WORK TO BE COMPLETED:
Copy every line of the following data that includes the string "Give".

EXTRACTED MATERIAL:
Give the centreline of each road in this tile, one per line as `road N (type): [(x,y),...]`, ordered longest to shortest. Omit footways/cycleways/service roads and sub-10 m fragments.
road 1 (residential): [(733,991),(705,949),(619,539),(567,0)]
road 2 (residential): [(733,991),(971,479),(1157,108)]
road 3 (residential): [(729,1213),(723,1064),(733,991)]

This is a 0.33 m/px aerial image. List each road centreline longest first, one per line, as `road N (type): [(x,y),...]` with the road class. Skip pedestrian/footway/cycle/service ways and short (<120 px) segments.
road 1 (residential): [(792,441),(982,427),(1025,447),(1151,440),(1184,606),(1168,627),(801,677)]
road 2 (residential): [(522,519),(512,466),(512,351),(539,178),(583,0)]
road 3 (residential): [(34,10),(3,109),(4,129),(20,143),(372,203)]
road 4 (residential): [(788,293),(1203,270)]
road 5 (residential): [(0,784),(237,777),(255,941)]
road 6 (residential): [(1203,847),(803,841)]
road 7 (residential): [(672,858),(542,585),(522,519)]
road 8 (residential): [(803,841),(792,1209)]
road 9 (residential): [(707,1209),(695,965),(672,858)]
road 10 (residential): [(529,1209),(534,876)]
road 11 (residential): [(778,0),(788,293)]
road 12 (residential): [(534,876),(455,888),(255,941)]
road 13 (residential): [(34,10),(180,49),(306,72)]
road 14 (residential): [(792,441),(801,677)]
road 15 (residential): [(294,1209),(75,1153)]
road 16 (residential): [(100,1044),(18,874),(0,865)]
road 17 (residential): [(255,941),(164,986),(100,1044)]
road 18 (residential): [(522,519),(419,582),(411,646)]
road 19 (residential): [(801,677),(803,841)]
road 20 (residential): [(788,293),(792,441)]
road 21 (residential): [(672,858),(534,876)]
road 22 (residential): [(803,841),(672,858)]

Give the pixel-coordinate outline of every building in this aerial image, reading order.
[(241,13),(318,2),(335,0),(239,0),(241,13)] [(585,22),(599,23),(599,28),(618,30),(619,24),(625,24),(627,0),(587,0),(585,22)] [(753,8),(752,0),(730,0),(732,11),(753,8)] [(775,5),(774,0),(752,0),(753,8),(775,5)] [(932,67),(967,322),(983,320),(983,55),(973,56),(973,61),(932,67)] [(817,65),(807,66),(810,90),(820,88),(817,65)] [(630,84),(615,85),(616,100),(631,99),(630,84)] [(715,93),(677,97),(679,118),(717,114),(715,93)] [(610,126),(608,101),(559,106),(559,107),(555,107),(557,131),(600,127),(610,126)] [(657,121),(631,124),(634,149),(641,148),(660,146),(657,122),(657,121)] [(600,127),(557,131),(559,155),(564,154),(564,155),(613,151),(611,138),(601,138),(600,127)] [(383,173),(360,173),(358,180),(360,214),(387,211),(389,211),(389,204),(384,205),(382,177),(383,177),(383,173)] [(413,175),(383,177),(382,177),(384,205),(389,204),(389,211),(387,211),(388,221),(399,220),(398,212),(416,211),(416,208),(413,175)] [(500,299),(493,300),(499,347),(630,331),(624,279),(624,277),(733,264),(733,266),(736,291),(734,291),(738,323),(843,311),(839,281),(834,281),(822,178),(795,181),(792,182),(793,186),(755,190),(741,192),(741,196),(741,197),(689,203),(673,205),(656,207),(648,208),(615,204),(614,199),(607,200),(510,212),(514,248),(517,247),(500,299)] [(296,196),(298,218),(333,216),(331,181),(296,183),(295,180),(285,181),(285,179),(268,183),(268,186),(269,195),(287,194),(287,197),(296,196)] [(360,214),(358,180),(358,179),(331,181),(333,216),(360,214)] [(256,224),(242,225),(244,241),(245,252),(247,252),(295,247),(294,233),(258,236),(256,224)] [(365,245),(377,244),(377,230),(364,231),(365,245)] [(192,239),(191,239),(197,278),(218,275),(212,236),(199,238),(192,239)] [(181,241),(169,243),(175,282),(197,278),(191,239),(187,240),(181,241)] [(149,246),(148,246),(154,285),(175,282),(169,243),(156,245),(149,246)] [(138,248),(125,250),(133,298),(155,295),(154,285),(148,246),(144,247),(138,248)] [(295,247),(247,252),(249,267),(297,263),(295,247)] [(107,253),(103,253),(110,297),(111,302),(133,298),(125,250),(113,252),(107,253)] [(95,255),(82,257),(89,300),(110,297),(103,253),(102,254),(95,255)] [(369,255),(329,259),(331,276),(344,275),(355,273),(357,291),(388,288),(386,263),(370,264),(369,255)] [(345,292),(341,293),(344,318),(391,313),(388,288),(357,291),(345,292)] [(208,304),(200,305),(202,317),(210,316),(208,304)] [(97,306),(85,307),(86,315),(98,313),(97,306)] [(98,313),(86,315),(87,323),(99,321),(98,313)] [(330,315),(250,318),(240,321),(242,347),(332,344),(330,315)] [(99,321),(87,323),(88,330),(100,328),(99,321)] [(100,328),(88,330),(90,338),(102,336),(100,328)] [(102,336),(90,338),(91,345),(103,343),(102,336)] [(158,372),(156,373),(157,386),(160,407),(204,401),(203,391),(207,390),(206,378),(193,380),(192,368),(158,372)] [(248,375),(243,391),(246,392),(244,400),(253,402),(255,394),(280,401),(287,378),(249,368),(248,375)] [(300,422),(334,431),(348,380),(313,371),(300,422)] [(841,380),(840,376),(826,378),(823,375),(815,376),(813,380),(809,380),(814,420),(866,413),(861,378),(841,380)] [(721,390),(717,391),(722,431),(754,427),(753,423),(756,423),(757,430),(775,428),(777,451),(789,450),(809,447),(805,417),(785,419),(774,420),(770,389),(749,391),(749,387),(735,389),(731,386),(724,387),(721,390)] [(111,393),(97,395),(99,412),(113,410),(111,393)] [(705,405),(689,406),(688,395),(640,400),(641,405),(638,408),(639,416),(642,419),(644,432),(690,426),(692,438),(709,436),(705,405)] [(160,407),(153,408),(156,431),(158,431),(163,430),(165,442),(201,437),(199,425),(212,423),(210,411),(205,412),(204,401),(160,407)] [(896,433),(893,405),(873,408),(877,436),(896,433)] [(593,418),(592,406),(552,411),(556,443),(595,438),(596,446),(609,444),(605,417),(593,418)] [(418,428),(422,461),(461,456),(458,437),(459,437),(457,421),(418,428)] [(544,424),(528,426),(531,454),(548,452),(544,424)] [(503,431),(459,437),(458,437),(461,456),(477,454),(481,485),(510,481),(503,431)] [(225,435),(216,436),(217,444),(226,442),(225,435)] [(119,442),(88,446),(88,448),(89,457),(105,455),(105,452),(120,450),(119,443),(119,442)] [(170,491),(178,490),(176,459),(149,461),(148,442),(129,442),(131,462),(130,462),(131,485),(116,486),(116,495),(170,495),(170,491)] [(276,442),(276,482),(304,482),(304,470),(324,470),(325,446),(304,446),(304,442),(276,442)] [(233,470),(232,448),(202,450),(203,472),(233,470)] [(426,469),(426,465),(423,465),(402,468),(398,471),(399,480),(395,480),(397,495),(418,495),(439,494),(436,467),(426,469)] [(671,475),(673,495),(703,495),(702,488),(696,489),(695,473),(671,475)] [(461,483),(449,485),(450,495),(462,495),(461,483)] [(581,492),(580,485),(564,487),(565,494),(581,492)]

WRITTEN REPLY:
Give the centreline of each road in this tile, one per line as `road N (type): [(x,y),...]`, ordered longest to shortest. Omit footways/cycleways/service roads and sub-10 m fragments.
Give the pixel-coordinate outline of every building in this aerial image, reading order.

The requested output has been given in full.